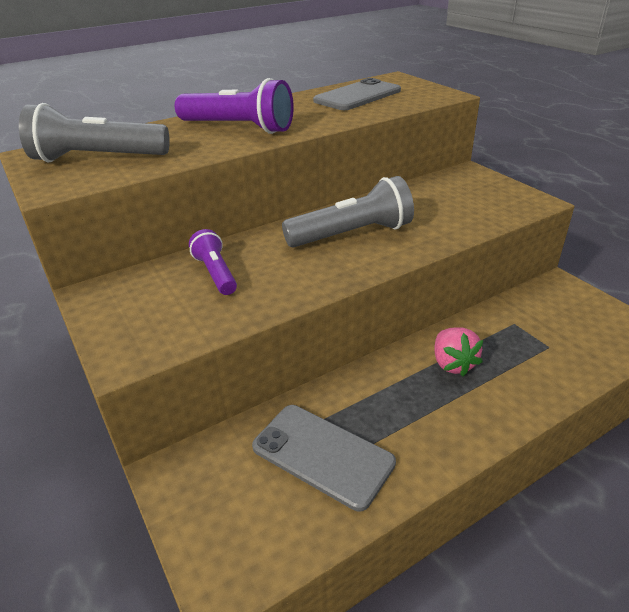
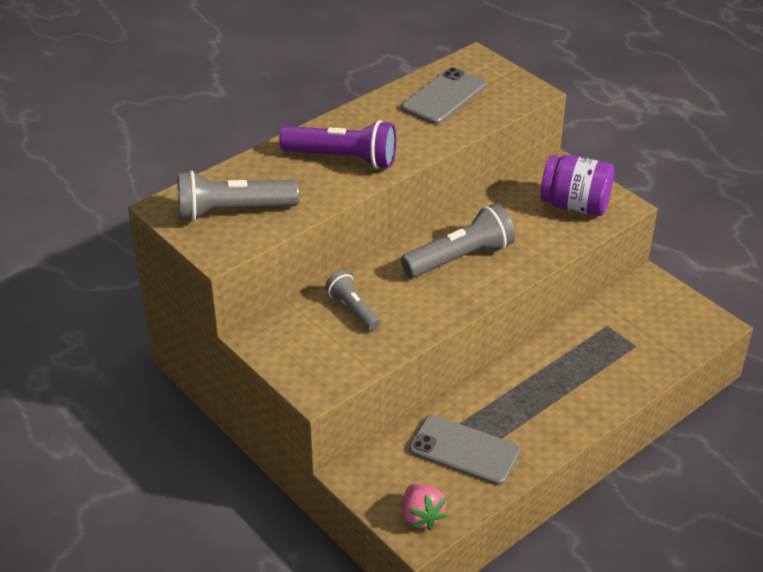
camera: 10 degrees left, 5 degrees up
(216, 273) = (353, 309): purple flashlight -> grey flashlight
(452, 364) = (556, 368): pink strawberry -> pink strawberry (421, 517)
(483, 199) = (575, 205): none -> purple jar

◆ **Instructions to follow**:
What you return should match the material word for word, apart from the pictures.

◆ **Solved problem**:
camera: 10 degrees left, 5 degrees up
(216, 273) = (353, 309): purple flashlight -> grey flashlight
(452, 364) = (556, 368): pink strawberry -> pink strawberry (421, 517)
(483, 199) = (575, 205): none -> purple jar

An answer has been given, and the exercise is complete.